* [Given data]:
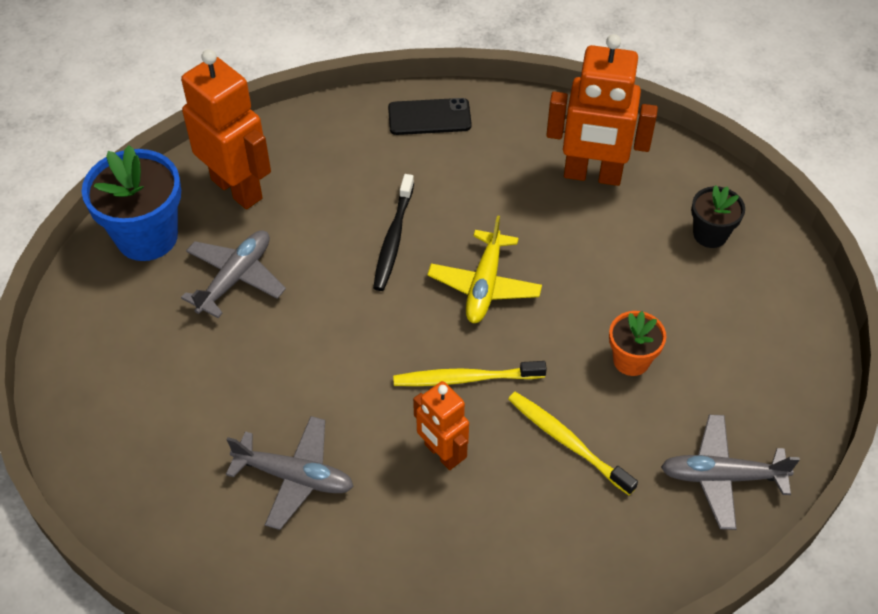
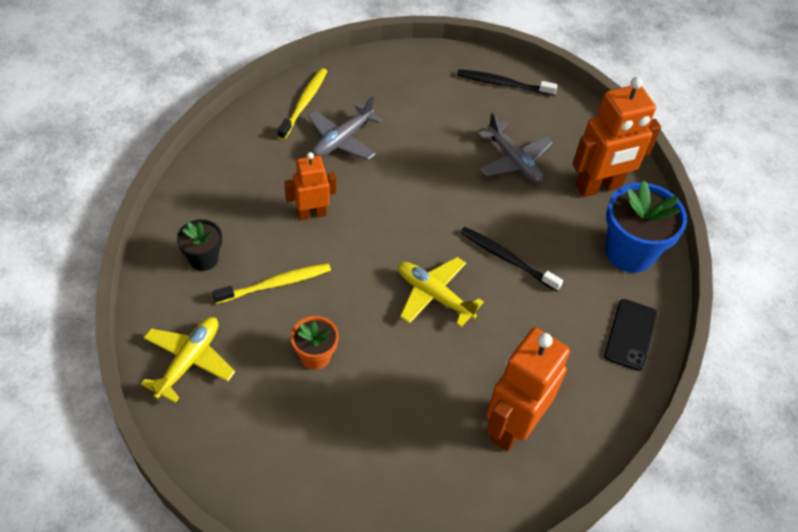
camera: 110 degrees right, 0 degrees up
blue flower pot [82,145,181,261] -> blue flower pot moved to [606,180,687,273]
yellow toothbrush [393,361,547,386] -> yellow toothbrush moved to [278,68,327,140]
grey plane [661,415,800,530] -> yellow plane [141,317,235,403]
black flower pot [691,185,745,248] -> black flower pot moved to [177,219,222,271]
none -> black toothbrush [457,69,557,96]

* [How to complete this task]:
For the word "black", please say how many lines in the entries hold it, with only the number as the reply.

* [Expected answer]:
2